§ AIM OF THE TASK: From the entries below, copy every line where the string "shoe" appears.
BEGIN RECORDS SHOWN
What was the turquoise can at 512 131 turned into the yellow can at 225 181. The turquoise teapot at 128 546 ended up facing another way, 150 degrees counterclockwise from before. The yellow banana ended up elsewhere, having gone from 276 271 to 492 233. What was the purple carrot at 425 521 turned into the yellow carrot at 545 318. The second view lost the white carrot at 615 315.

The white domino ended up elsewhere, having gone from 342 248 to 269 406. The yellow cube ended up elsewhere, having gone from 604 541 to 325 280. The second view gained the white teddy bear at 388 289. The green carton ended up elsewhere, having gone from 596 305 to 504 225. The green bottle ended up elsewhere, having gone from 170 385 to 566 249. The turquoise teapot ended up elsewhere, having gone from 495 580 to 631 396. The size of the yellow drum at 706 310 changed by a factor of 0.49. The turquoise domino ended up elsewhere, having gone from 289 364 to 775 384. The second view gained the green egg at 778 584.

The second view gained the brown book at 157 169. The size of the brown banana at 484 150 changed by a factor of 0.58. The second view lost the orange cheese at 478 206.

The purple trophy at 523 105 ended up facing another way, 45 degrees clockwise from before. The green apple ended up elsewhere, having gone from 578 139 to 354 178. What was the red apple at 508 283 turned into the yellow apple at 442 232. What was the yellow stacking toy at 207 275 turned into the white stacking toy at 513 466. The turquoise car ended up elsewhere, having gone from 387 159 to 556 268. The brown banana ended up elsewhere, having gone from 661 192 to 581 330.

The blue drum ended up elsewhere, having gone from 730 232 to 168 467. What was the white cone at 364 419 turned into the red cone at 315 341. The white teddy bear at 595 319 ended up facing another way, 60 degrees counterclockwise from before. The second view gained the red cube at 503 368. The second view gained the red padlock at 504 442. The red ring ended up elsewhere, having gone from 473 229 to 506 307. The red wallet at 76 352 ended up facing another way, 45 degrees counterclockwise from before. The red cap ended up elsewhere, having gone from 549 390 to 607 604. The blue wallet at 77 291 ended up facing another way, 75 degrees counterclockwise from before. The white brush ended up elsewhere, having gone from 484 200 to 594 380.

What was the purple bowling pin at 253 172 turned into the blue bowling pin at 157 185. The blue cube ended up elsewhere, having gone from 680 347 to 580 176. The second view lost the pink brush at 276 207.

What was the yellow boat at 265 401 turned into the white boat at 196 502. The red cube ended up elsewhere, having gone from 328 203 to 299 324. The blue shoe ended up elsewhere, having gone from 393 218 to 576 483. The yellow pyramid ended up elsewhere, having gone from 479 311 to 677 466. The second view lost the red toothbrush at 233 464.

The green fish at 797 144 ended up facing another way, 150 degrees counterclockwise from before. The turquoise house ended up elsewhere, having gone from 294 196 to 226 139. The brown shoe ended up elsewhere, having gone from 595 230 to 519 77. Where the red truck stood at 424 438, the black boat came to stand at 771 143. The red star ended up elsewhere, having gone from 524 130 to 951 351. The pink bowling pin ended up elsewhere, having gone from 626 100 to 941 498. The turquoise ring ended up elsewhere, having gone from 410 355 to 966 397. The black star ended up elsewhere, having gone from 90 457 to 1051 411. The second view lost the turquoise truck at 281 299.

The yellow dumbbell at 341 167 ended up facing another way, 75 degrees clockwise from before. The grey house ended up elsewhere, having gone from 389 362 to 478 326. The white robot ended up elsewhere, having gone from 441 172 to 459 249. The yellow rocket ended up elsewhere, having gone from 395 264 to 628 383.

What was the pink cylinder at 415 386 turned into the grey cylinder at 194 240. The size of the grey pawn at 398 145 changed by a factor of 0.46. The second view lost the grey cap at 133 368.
END RECORDS SHOWN
§ ANSWER FOR THIS EXERCISE:
What was the yellow boat at 265 401 turned into the white boat at 196 502. The red cube ended up elsewhere, having gone from 328 203 to 299 324. The blue shoe ended up elsewhere, having gone from 393 218 to 576 483. The yellow pyramid ended up elsewhere, having gone from 479 311 to 677 466. The second view lost the red toothbrush at 233 464.
The green fish at 797 144 ended up facing another way, 150 degrees counterclockwise from before. The turquoise house ended up elsewhere, having gone from 294 196 to 226 139. The brown shoe ended up elsewhere, having gone from 595 230 to 519 77. Where the red truck stood at 424 438, the black boat came to stand at 771 143. The red star ended up elsewhere, having gone from 524 130 to 951 351. The pink bowling pin ended up elsewhere, having gone from 626 100 to 941 498. The turquoise ring ended up elsewhere, having gone from 410 355 to 966 397. The black star ended up elsewhere, having gone from 90 457 to 1051 411. The second view lost the turquoise truck at 281 299.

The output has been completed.